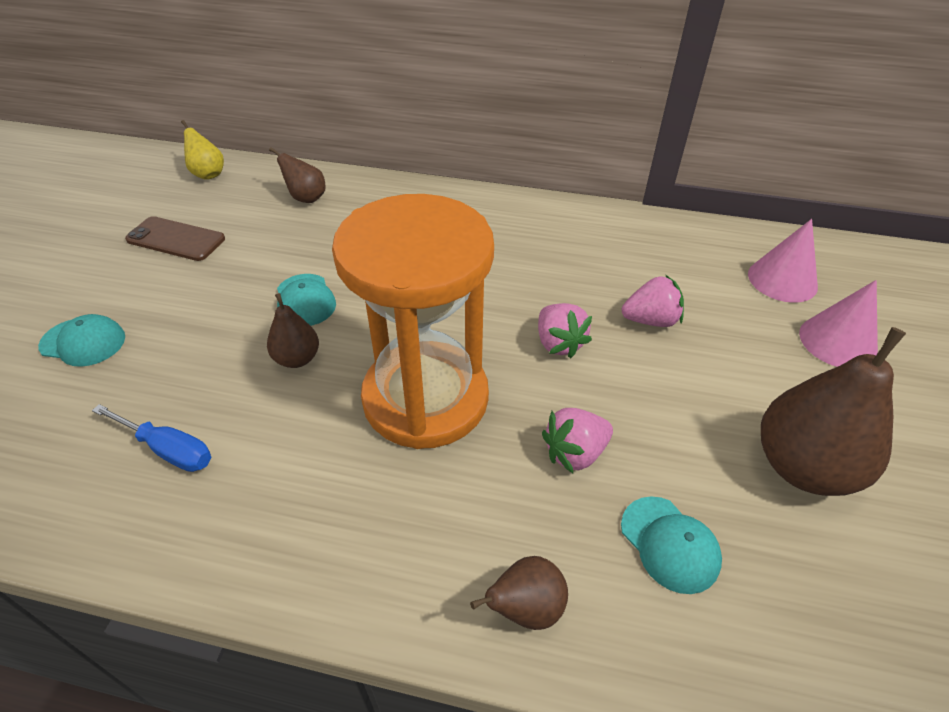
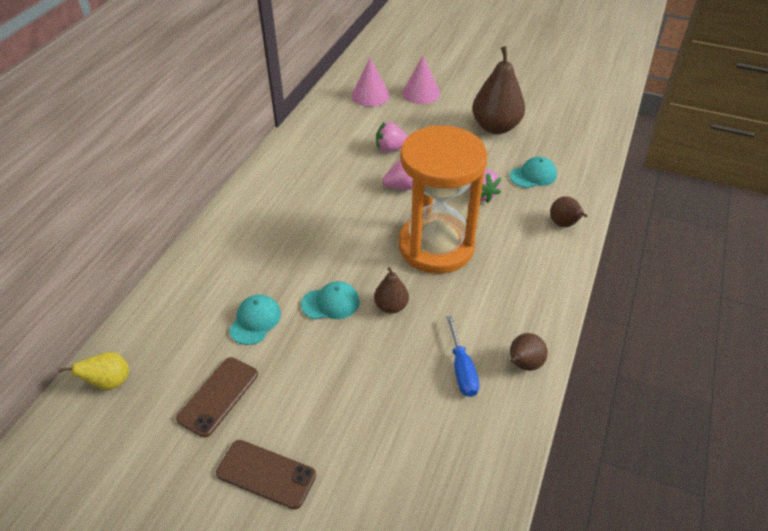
camera: 80 degrees left, 0 degrees up
turquoise cap [38,314,125,367] -> turquoise cap moved to [229,295,281,345]
blue screwdriver [92,404,211,472] -> blue screwdriver turned 135 degrees clockwise [446,315,479,397]
brown pear [269,147,326,203] -> brown pear moved to [510,333,548,371]
pink strawberry [622,274,684,327] -> pink strawberry turned 90 degrees counterclockwise [376,121,408,152]
none -> brown phone [216,440,316,509]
____________________
◆ **What to work on**:
Omit the pictures and set down the records exactly.

◆ **Response to this task**:
camera: 80 degrees left, 0 degrees up
turquoise cap [38,314,125,367] -> turquoise cap moved to [229,295,281,345]
blue screwdriver [92,404,211,472] -> blue screwdriver turned 135 degrees clockwise [446,315,479,397]
brown pear [269,147,326,203] -> brown pear moved to [510,333,548,371]
pink strawberry [622,274,684,327] -> pink strawberry turned 90 degrees counterclockwise [376,121,408,152]
none -> brown phone [216,440,316,509]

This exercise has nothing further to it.